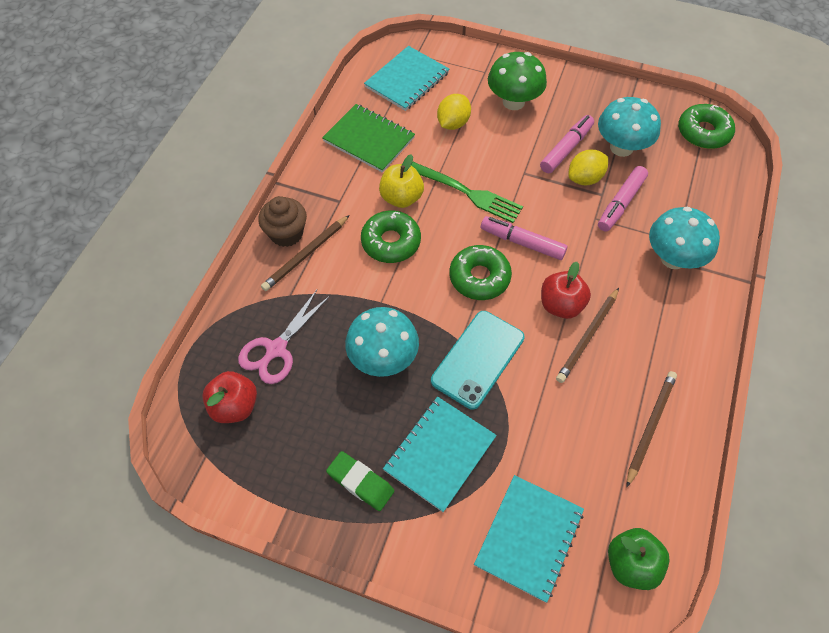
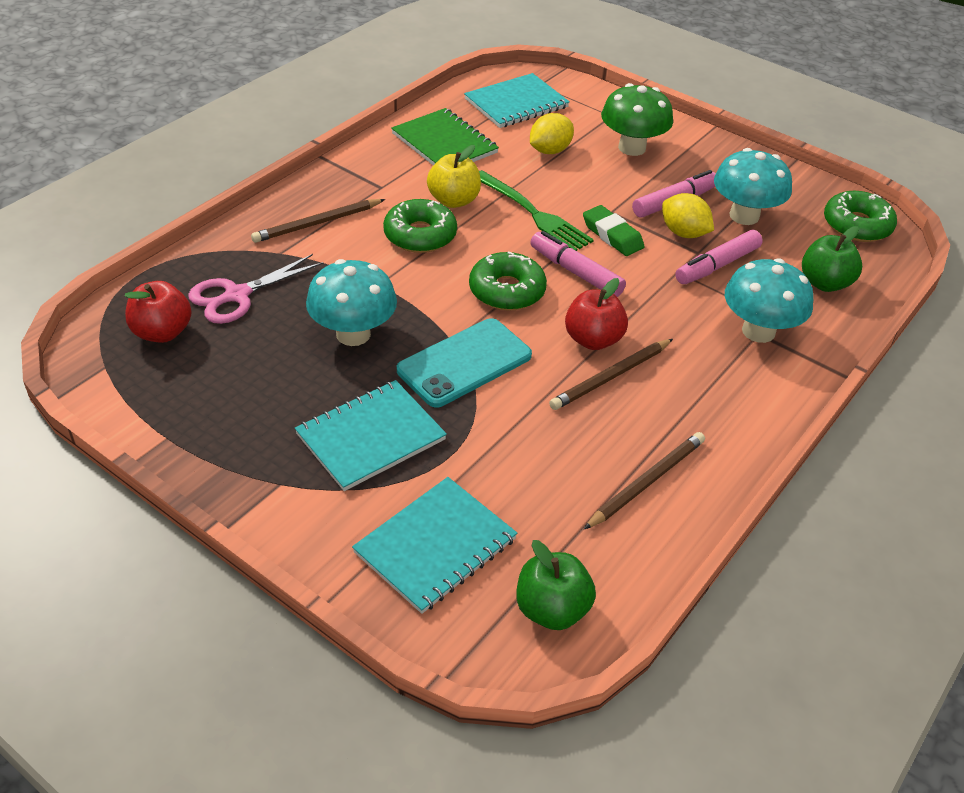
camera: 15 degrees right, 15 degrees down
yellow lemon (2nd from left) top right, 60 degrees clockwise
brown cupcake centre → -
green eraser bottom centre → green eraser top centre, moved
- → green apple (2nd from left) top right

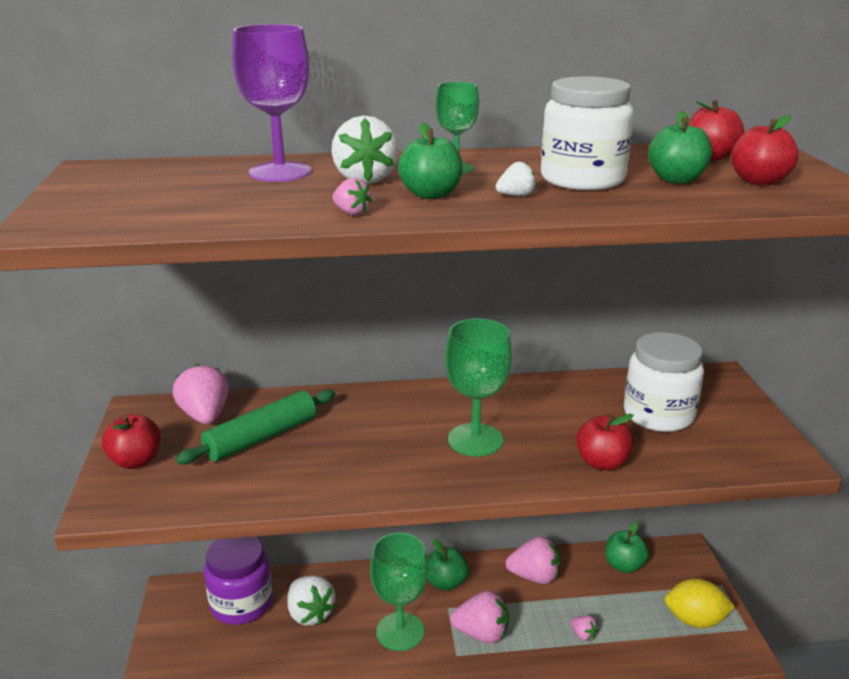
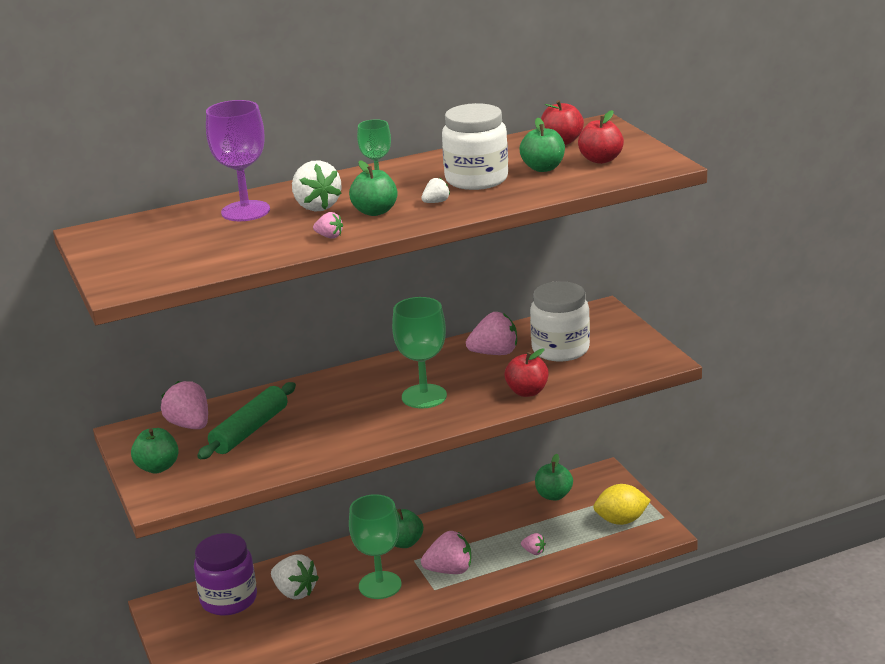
camera: 15 degrees left, 0 degrees up
red apple (1st from left) middle left → green apple (1st from left) bottom left
pink strawberry (4th from left) bottom centre → pink strawberry (4th from left) centre, moved

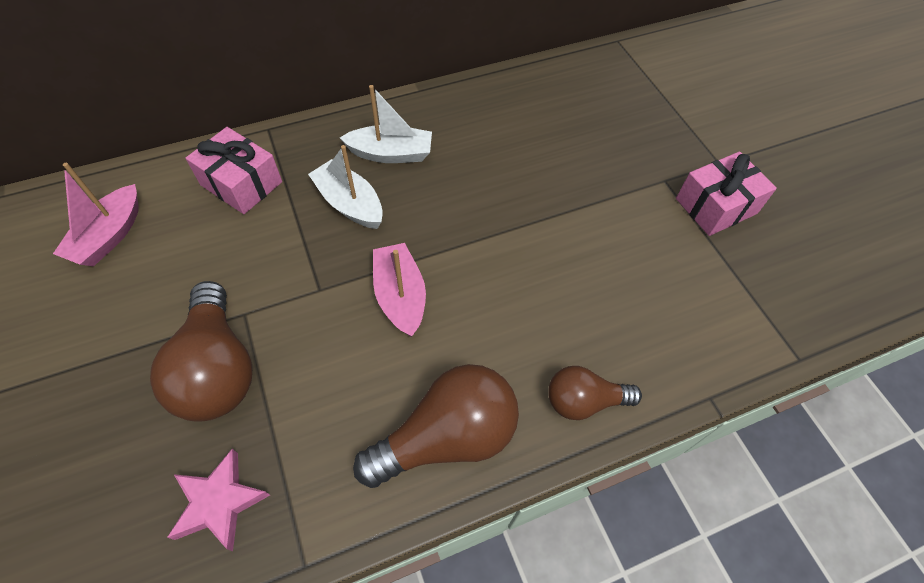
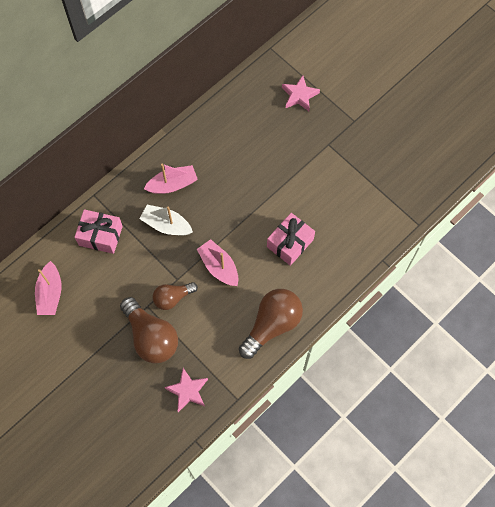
camera: 20 degrees left, 10 degrees up
white boat (2nd from left) top centre → pink boat (2nd from left) centre
pink gift (2nd from left) top right → pink gift (2nd from left) centre, moved
brown light bulb (3rd from left in the first image) bottom centre → brown light bulb (2nd from left) centre, moved
- → pink star (2nd from left) top centre

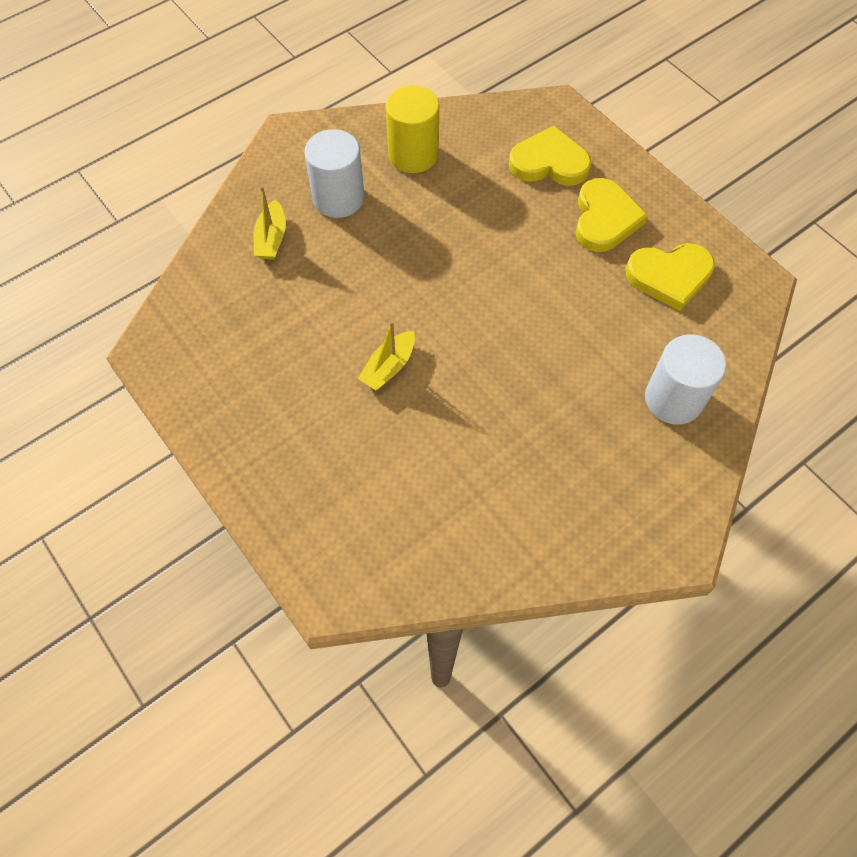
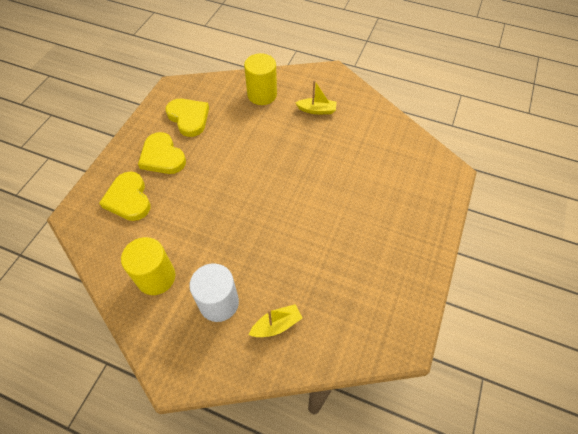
camera: 120 degrees left, 5 degrees down
yellow heart (2nd from left) top right → yellow heart (2nd from left) middle left, 105 degrees counterclockwise
yellow boat (2nd from left) centre → yellow boat (2nd from left) top centre, moved
white cylinder (2nd from left) middle right → yellow cylinder (2nd from left) top centre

◇ ◇ ◇ ◇ ◇ ◇ ◇

Copy all lines from the data above that contain the word "apple".

• **Response to the task**
- → green apple (2nd from left) top right
red apple (1st from left) middle left → green apple (1st from left) bottom left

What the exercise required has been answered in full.